BEGIN Data

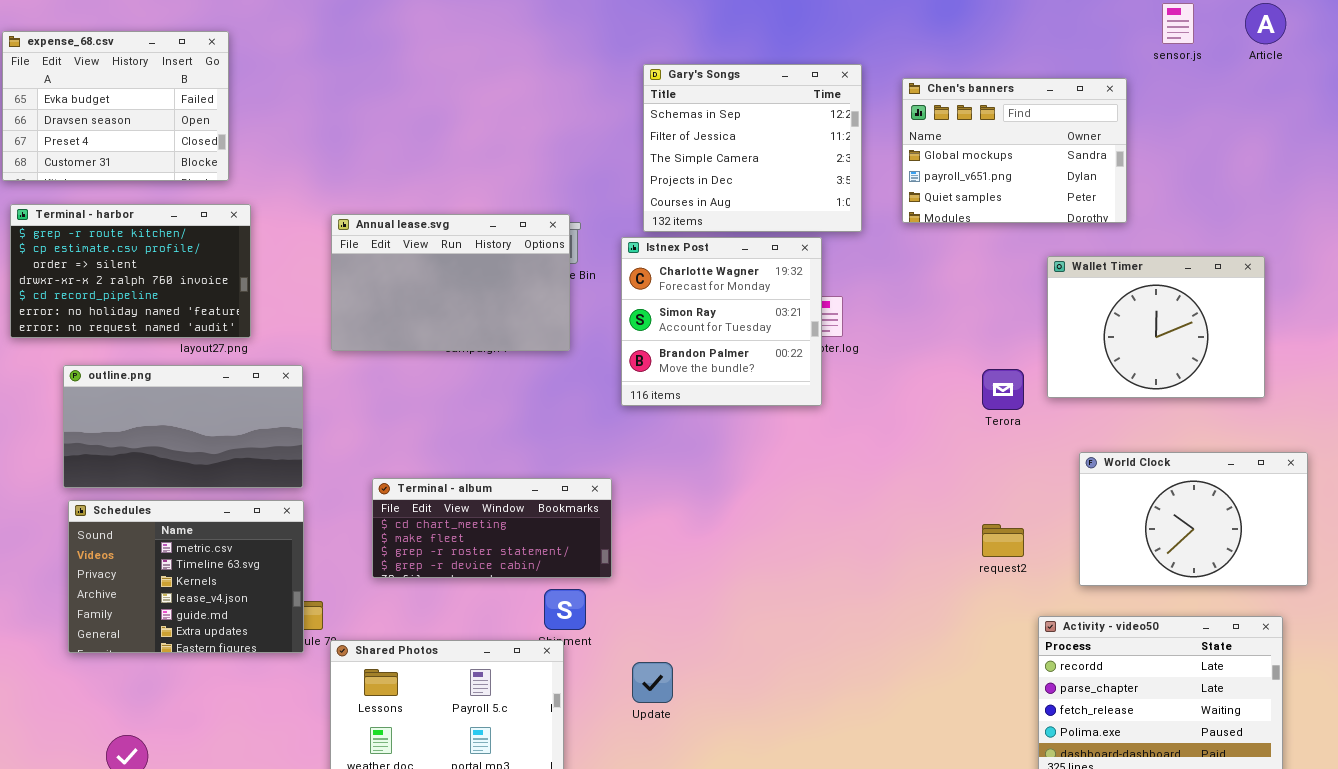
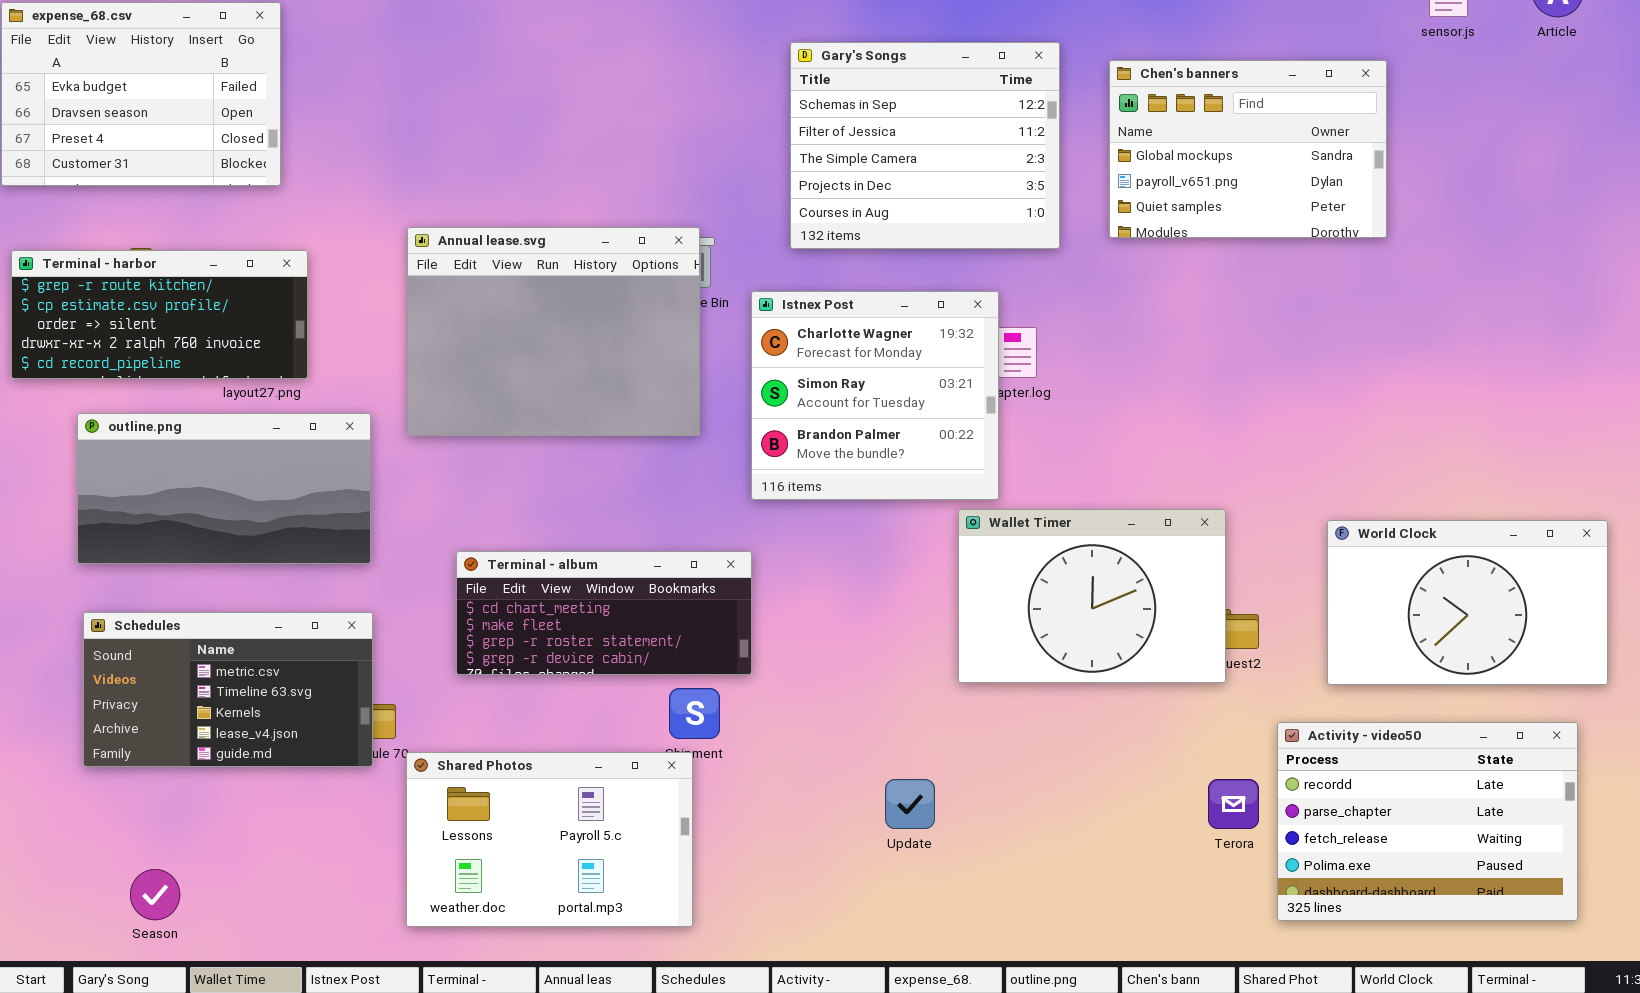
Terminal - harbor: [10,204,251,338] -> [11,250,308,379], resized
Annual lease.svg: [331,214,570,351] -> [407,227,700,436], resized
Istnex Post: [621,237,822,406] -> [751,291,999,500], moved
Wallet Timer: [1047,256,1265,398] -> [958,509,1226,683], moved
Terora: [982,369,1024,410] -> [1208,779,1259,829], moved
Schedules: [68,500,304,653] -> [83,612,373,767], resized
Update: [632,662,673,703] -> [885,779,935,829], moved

END Data
BEGIN Data

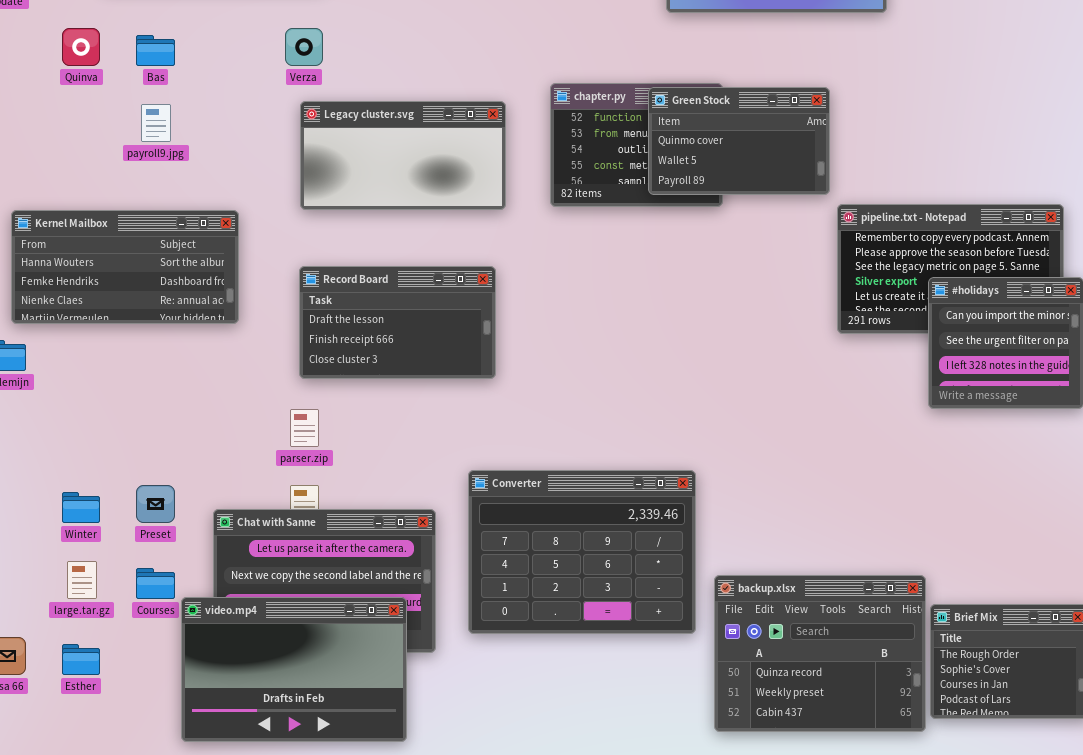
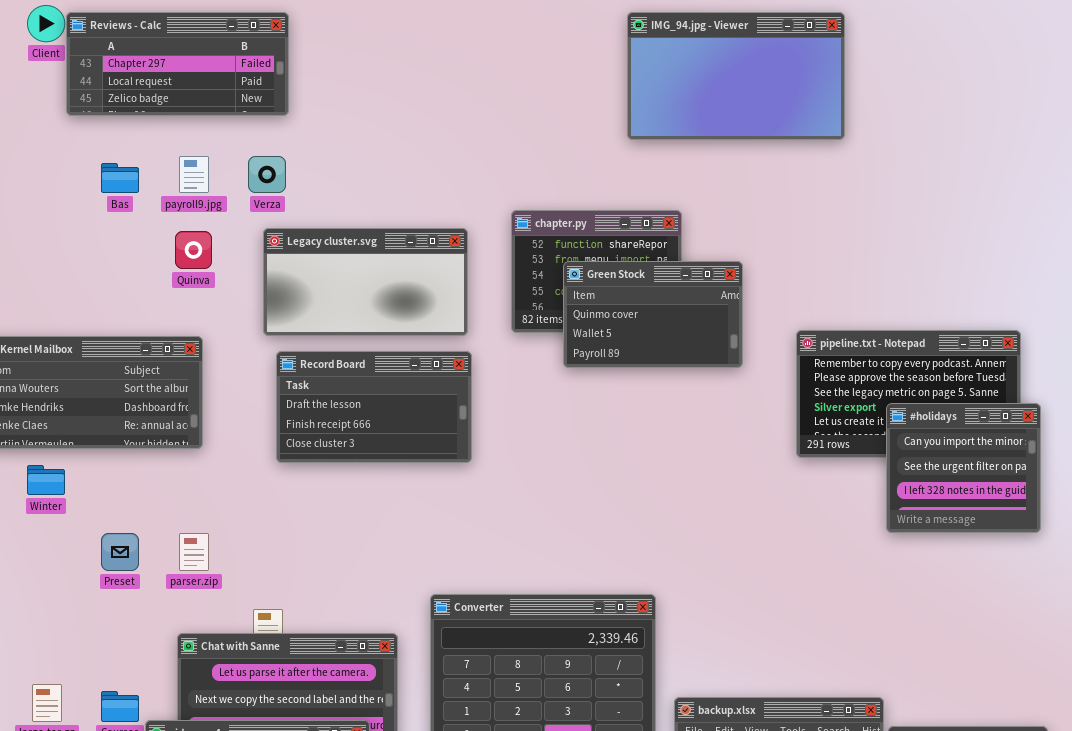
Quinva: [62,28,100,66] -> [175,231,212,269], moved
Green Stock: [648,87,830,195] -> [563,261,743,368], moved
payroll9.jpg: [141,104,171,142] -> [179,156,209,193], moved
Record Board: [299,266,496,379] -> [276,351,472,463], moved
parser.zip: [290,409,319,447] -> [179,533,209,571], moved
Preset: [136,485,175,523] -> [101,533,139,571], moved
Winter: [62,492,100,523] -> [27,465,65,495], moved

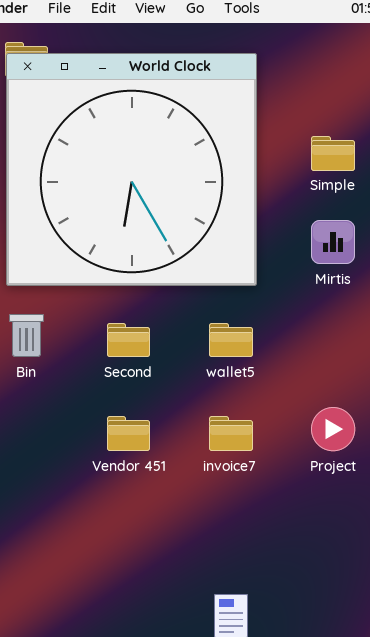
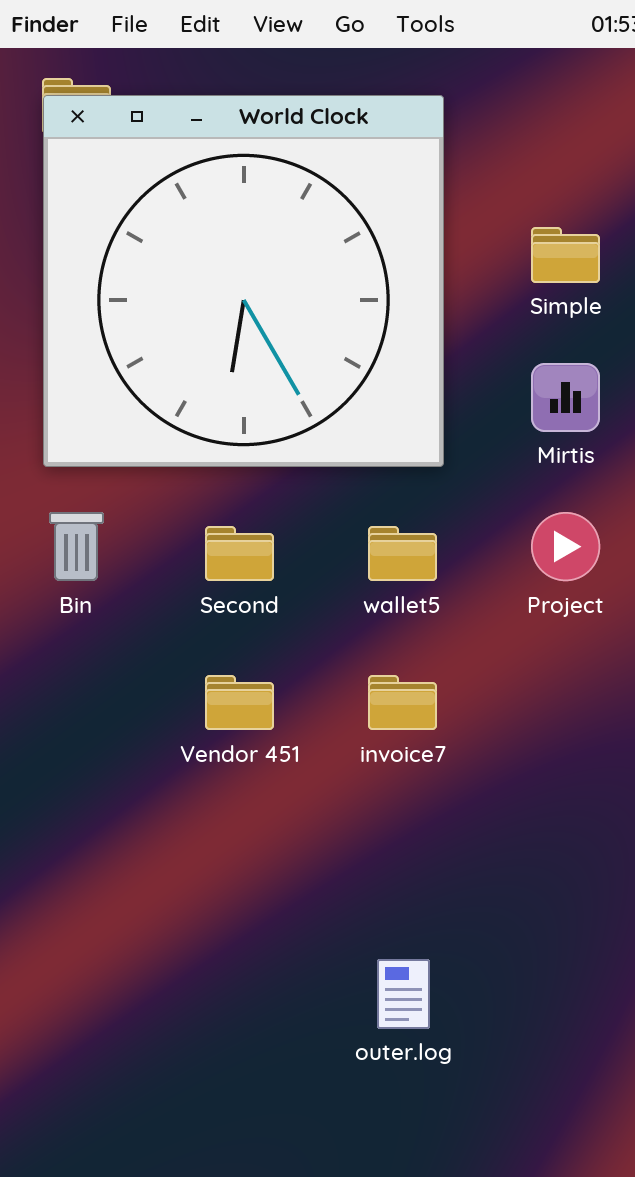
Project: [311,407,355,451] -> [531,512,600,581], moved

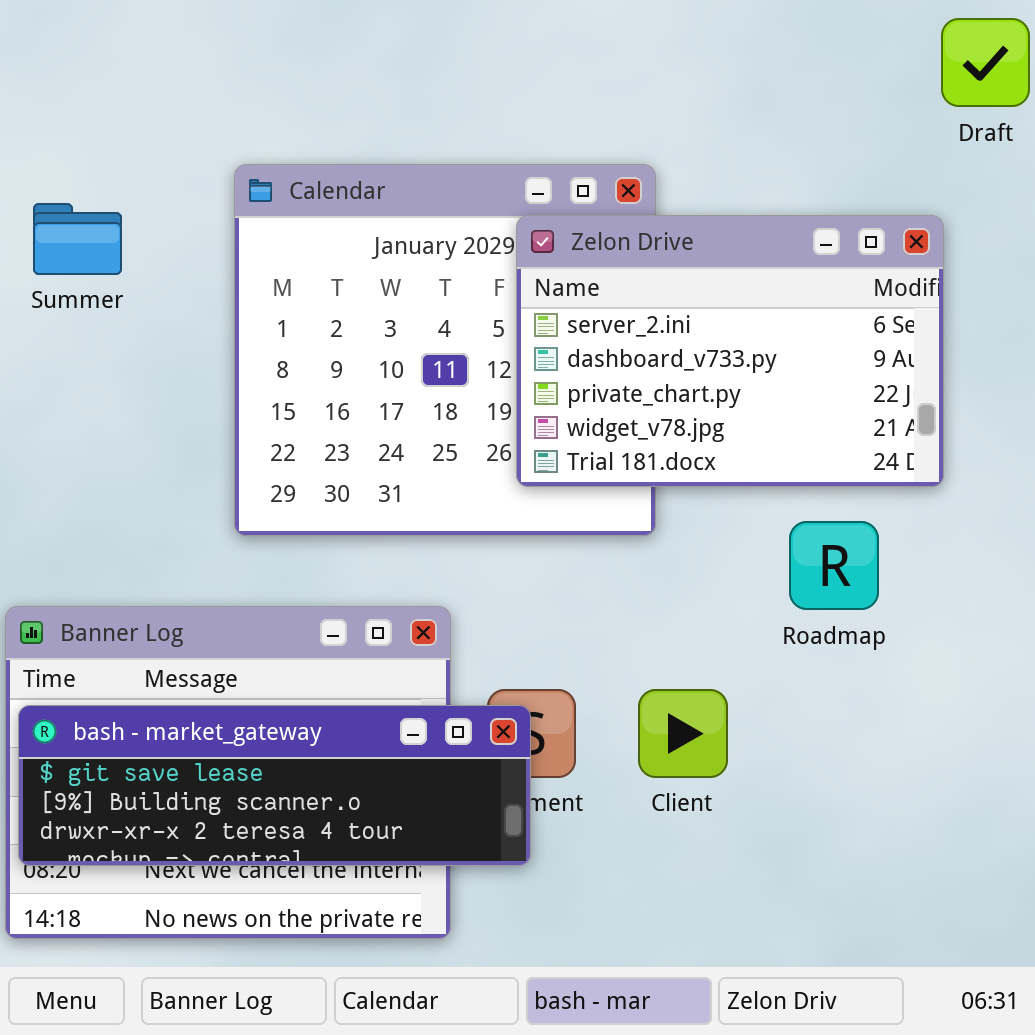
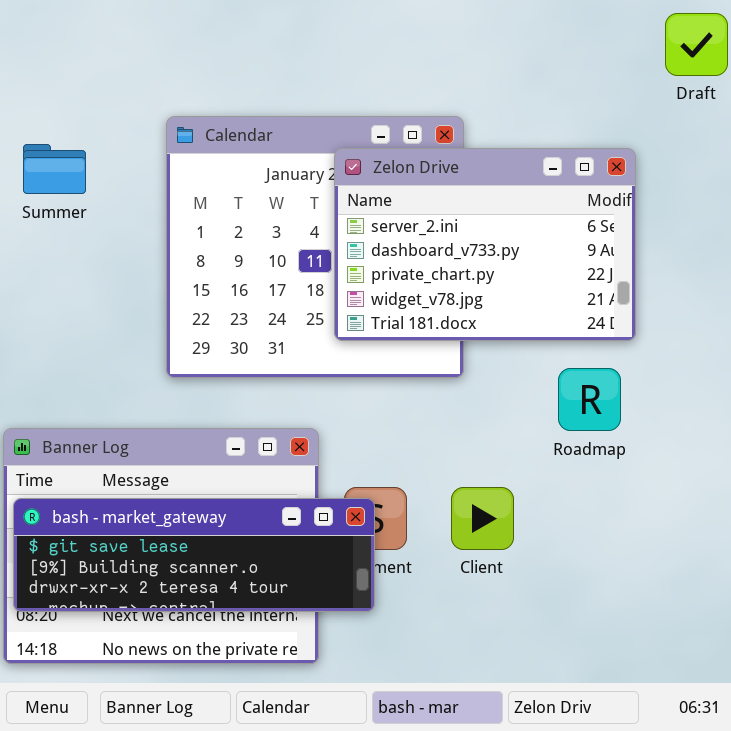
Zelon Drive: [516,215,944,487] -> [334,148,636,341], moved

END Data

* **What needs to be done**
Search the listing for the string "resized". Copy each line where it is found.

* **Finished exercise**
Terminal - harbor: [10,204,251,338] -> [11,250,308,379], resized
Annual lease.svg: [331,214,570,351] -> [407,227,700,436], resized
Schedules: [68,500,304,653] -> [83,612,373,767], resized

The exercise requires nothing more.